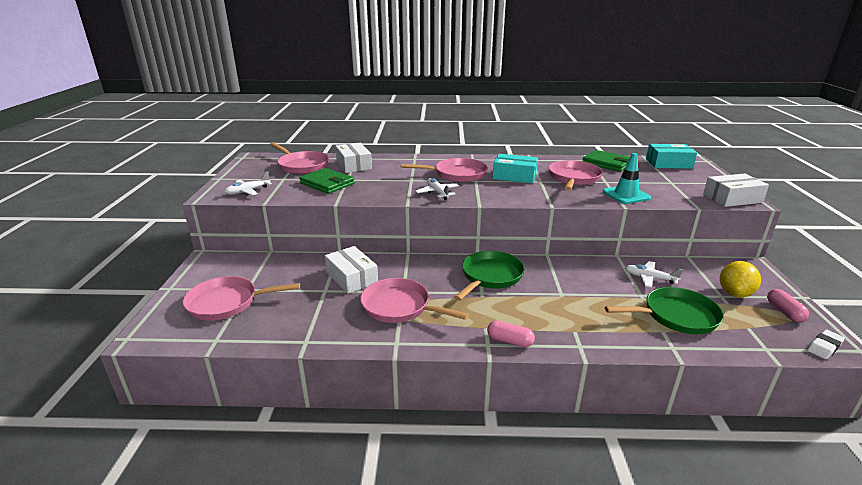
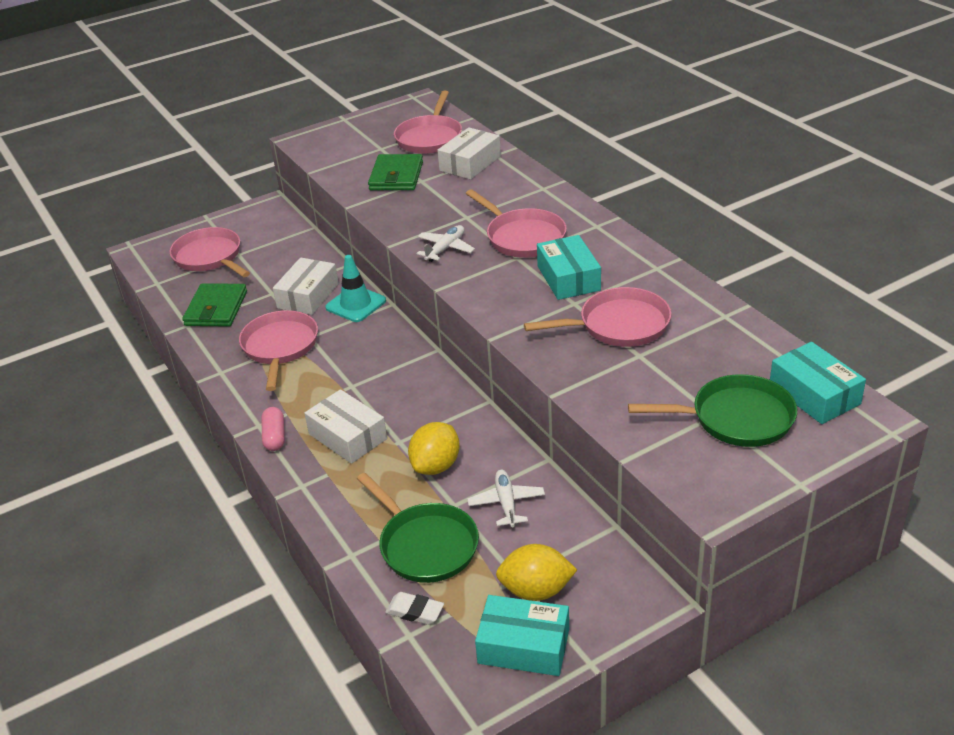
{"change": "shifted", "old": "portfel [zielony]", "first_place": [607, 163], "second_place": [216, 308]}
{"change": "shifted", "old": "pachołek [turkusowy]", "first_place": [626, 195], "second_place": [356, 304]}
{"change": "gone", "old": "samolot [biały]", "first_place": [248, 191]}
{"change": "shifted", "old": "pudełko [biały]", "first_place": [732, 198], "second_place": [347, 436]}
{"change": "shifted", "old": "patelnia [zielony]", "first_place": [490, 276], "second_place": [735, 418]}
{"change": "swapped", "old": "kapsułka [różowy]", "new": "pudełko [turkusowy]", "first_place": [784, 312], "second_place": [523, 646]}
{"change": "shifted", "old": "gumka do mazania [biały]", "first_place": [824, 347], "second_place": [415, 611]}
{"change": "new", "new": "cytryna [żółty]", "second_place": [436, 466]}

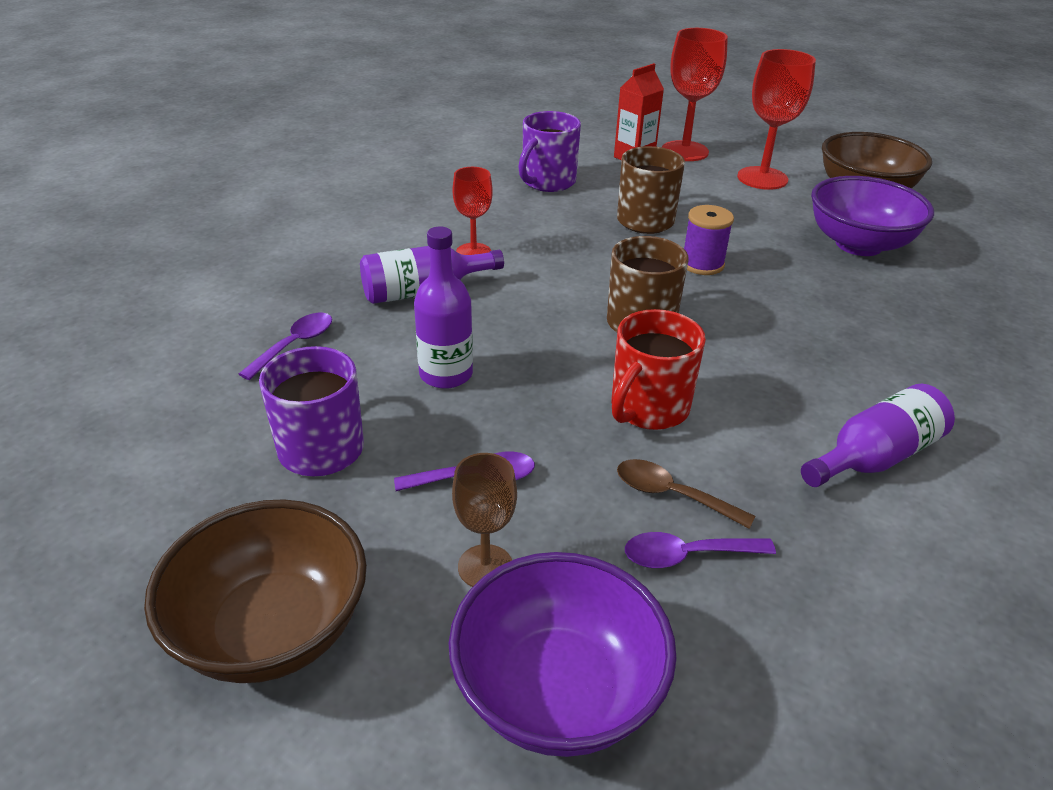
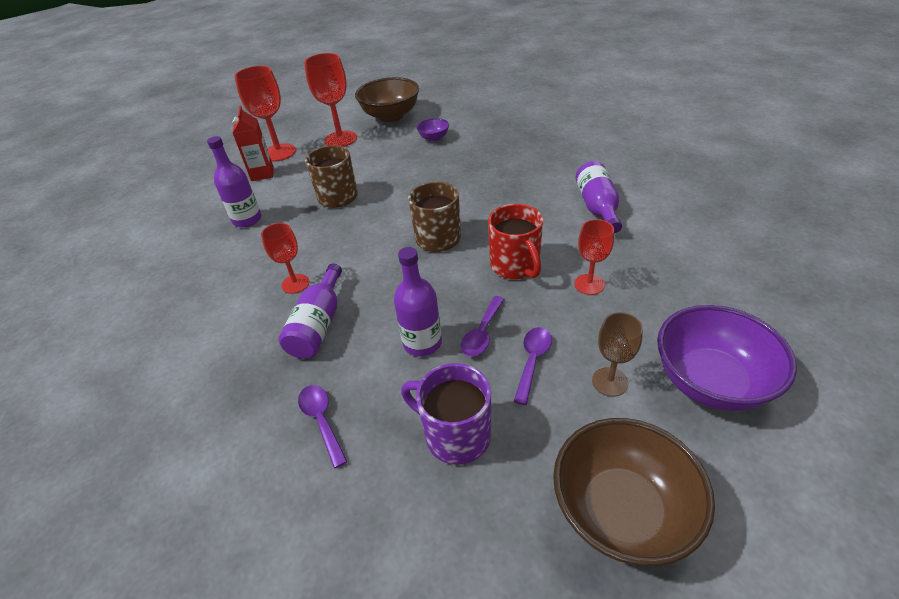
{"change": "swapped", "old": "kubek [fioletowy]", "new": "butelka [fioletowy]", "first_place": [547, 182], "second_place": [247, 219]}
{"change": "scaled", "old": "miska [fioletowy]", "first_place": [858, 244], "second_place": [434, 138], "factor": 0.48}
{"change": "gone", "old": "szpulka [fioletowy]", "first_place": [702, 264]}
{"change": "swapped", "old": "łyżka [brązowy]", "new": "kielich [czerwony]", "first_place": [672, 495], "second_place": [589, 284]}
{"change": "shifted", "old": "łyżka [fioletowy]", "first_place": [687, 555], "second_place": [482, 333]}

WORK INSTRUCTION:
Show each line of the data that contains the string "pudełko".

SOLUTION FOR THIS TASK:
{"change": "shifted", "old": "pudełko [biały]", "first_place": [732, 198], "second_place": [347, 436]}
{"change": "swapped", "old": "kapsułka [różowy]", "new": "pudełko [turkusowy]", "first_place": [784, 312], "second_place": [523, 646]}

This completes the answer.